▸ What you have to do
Print the data that follows exactly, leaving nothing out.

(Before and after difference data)
-----
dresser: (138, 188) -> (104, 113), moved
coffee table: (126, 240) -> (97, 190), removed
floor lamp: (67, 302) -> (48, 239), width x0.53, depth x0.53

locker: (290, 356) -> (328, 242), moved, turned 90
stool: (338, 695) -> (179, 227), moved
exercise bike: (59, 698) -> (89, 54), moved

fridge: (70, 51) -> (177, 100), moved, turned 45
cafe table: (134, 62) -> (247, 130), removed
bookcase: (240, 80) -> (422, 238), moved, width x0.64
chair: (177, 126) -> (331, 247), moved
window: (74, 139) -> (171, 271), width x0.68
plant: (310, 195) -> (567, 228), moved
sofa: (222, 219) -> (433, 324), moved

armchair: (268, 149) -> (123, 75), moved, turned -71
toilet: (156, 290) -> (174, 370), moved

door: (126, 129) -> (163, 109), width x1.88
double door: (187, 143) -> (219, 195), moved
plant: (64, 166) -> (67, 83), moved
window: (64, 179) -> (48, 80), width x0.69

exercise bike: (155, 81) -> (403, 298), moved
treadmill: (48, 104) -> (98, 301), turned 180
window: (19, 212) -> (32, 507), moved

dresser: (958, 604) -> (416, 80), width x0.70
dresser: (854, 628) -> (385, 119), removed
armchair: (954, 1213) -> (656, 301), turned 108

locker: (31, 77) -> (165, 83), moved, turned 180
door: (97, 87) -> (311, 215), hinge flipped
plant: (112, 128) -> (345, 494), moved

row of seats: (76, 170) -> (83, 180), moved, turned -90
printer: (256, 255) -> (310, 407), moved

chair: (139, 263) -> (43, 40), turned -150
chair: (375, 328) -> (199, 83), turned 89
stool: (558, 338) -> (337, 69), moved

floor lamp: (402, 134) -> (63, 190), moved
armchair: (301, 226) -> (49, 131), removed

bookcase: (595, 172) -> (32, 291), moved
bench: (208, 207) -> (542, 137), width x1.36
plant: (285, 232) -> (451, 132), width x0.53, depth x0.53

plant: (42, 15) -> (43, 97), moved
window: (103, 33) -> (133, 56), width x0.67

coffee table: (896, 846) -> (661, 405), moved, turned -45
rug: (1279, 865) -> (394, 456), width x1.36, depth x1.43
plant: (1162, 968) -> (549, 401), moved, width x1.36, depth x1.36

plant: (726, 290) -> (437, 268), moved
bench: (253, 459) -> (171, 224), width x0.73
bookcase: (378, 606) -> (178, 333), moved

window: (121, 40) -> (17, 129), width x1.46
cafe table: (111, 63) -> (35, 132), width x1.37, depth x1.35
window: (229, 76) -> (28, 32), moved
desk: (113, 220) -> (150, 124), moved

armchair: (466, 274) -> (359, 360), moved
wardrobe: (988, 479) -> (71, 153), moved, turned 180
-----
▸ Output for this task
dresser: (138, 188) -> (104, 113), moved
coffee table: (126, 240) -> (97, 190), removed
floor lamp: (67, 302) -> (48, 239), width x0.53, depth x0.53

locker: (290, 356) -> (328, 242), moved, turned 90
stool: (338, 695) -> (179, 227), moved
exercise bike: (59, 698) -> (89, 54), moved

fridge: (70, 51) -> (177, 100), moved, turned 45
cafe table: (134, 62) -> (247, 130), removed
bookcase: (240, 80) -> (422, 238), moved, width x0.64
chair: (177, 126) -> (331, 247), moved
window: (74, 139) -> (171, 271), width x0.68
plant: (310, 195) -> (567, 228), moved
sofa: (222, 219) -> (433, 324), moved

armchair: (268, 149) -> (123, 75), moved, turned -71
toilet: (156, 290) -> (174, 370), moved

door: (126, 129) -> (163, 109), width x1.88
double door: (187, 143) -> (219, 195), moved
plant: (64, 166) -> (67, 83), moved
window: (64, 179) -> (48, 80), width x0.69

exercise bike: (155, 81) -> (403, 298), moved
treadmill: (48, 104) -> (98, 301), turned 180
window: (19, 212) -> (32, 507), moved

dresser: (958, 604) -> (416, 80), width x0.70
dresser: (854, 628) -> (385, 119), removed
armchair: (954, 1213) -> (656, 301), turned 108

locker: (31, 77) -> (165, 83), moved, turned 180
door: (97, 87) -> (311, 215), hinge flipped
plant: (112, 128) -> (345, 494), moved

row of seats: (76, 170) -> (83, 180), moved, turned -90
printer: (256, 255) -> (310, 407), moved

chair: (139, 263) -> (43, 40), turned -150
chair: (375, 328) -> (199, 83), turned 89
stool: (558, 338) -> (337, 69), moved

floor lamp: (402, 134) -> (63, 190), moved
armchair: (301, 226) -> (49, 131), removed

bookcase: (595, 172) -> (32, 291), moved
bench: (208, 207) -> (542, 137), width x1.36
plant: (285, 232) -> (451, 132), width x0.53, depth x0.53

plant: (42, 15) -> (43, 97), moved
window: (103, 33) -> (133, 56), width x0.67

coffee table: (896, 846) -> (661, 405), moved, turned -45
rug: (1279, 865) -> (394, 456), width x1.36, depth x1.43
plant: (1162, 968) -> (549, 401), moved, width x1.36, depth x1.36

plant: (726, 290) -> (437, 268), moved
bench: (253, 459) -> (171, 224), width x0.73
bookcase: (378, 606) -> (178, 333), moved

window: (121, 40) -> (17, 129), width x1.46
cafe table: (111, 63) -> (35, 132), width x1.37, depth x1.35
window: (229, 76) -> (28, 32), moved
desk: (113, 220) -> (150, 124), moved

armchair: (466, 274) -> (359, 360), moved
wardrobe: (988, 479) -> (71, 153), moved, turned 180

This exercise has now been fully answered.